In the listing below, please print the line that contains "C5: 2.2uF (5V, GND)" and every line that follows it, exactly.

--- DATA FOR THE TASK Enclosed Below ---

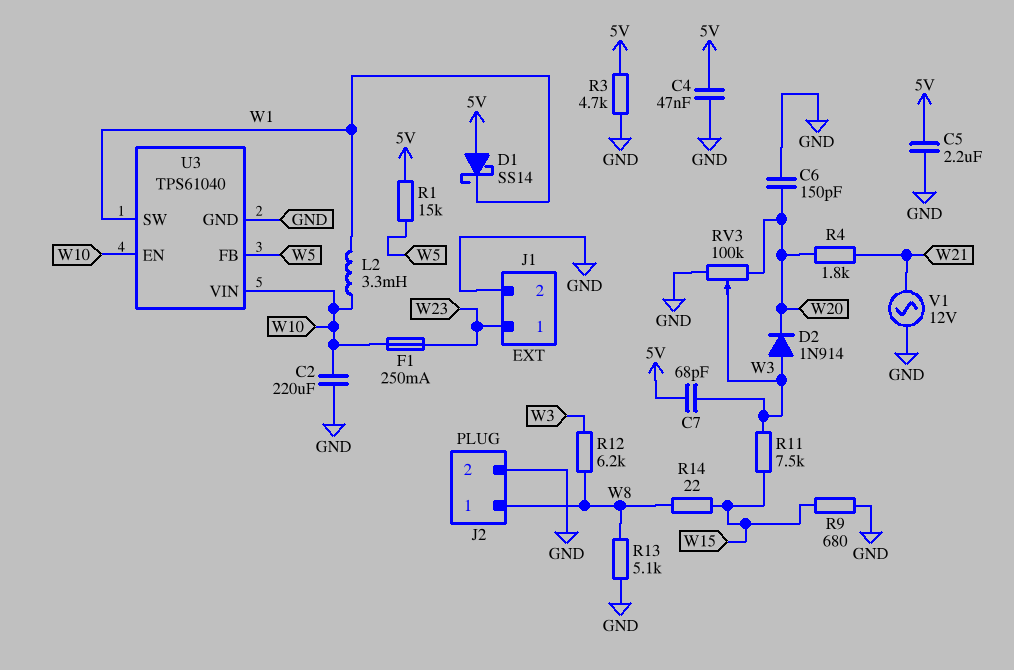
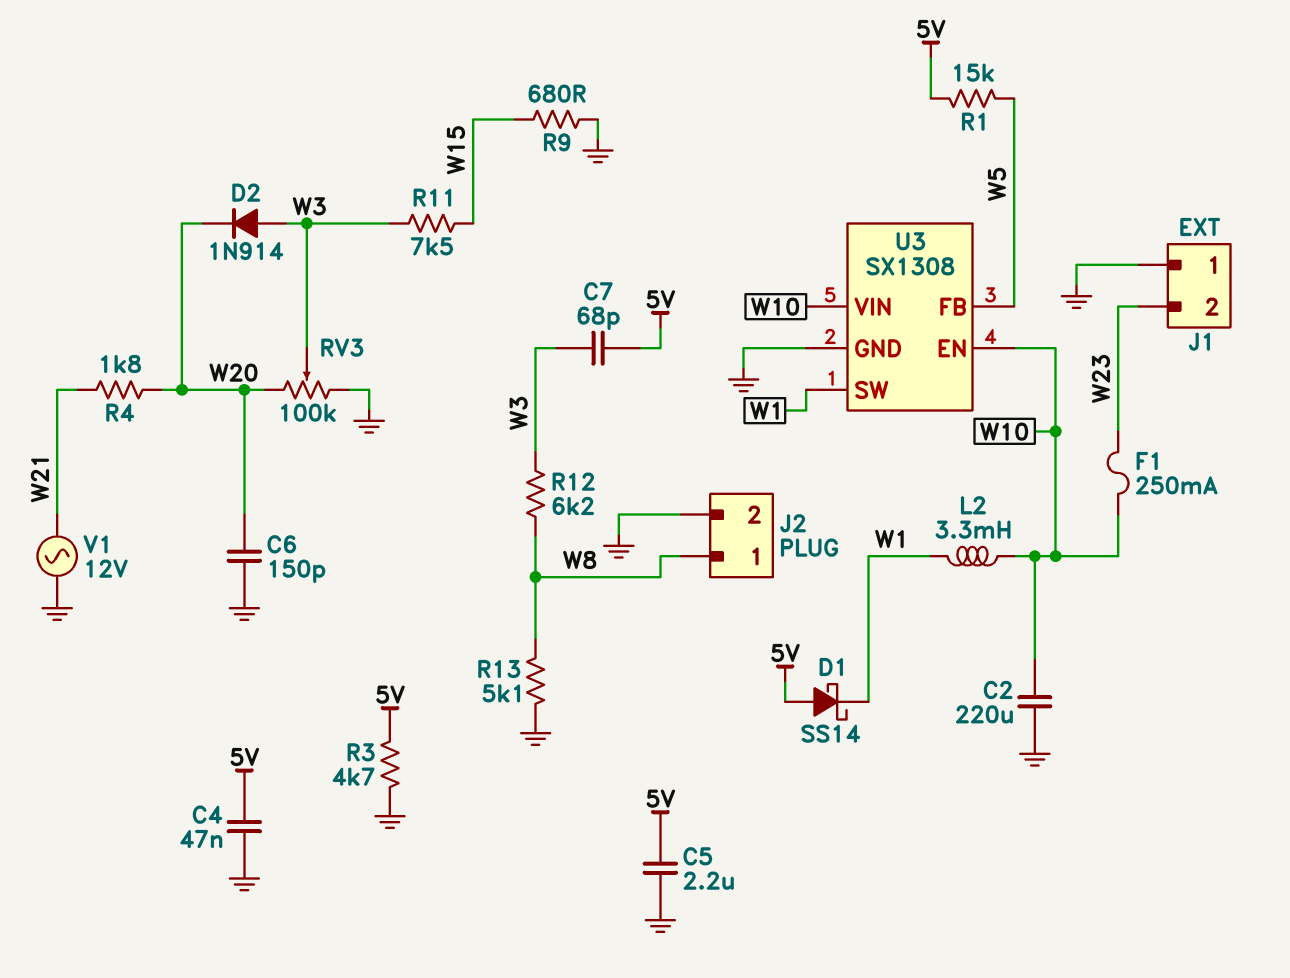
J1 pin 1: W23 -> GND
J1 pin 2: GND -> W23
R14: 22 (W8, W15) -> none
U3: TPS61040 -> SX1308

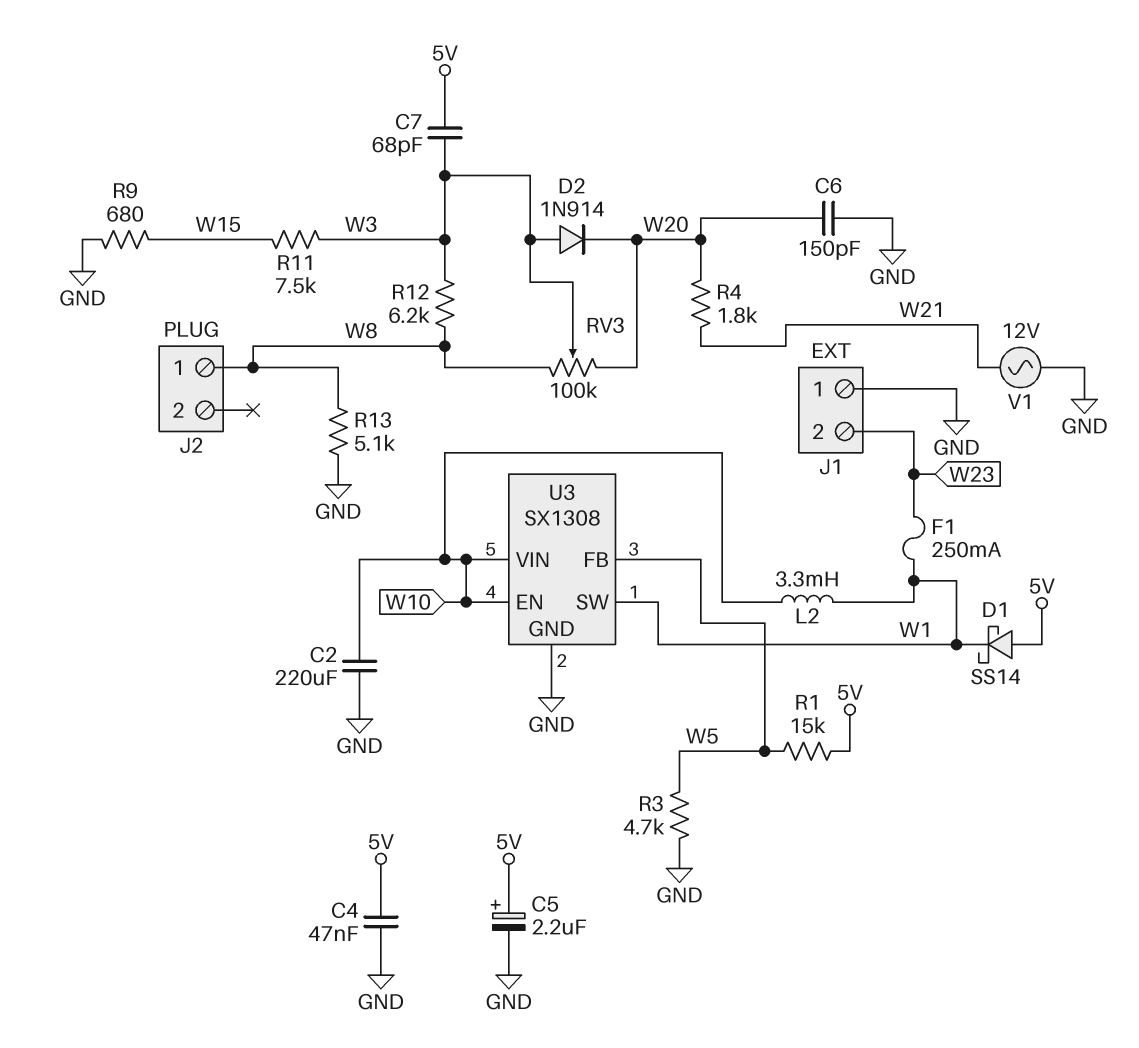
C5: 2.2uF (5V, GND) -> 2.2uF (plus 5V, minus GND)
F1: 250mA (W10, W23) -> 250mA (W1, W23)
J2 pin 2: GND -> none
R3: 4.7k (5V, GND) -> 4.7k (GND, W5)
RV3: 100k (GND, W20, wiper W3) -> 100k (W8, W20, wiper W3)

--- End of Enclosed DATA FOR THE TASK ---

■ **ANSWER SECTION**
C5: 2.2uF (5V, GND) -> 2.2uF (plus 5V, minus GND)
F1: 250mA (W10, W23) -> 250mA (W1, W23)
J2 pin 2: GND -> none
R3: 4.7k (5V, GND) -> 4.7k (GND, W5)
RV3: 100k (GND, W20, wiper W3) -> 100k (W8, W20, wiper W3)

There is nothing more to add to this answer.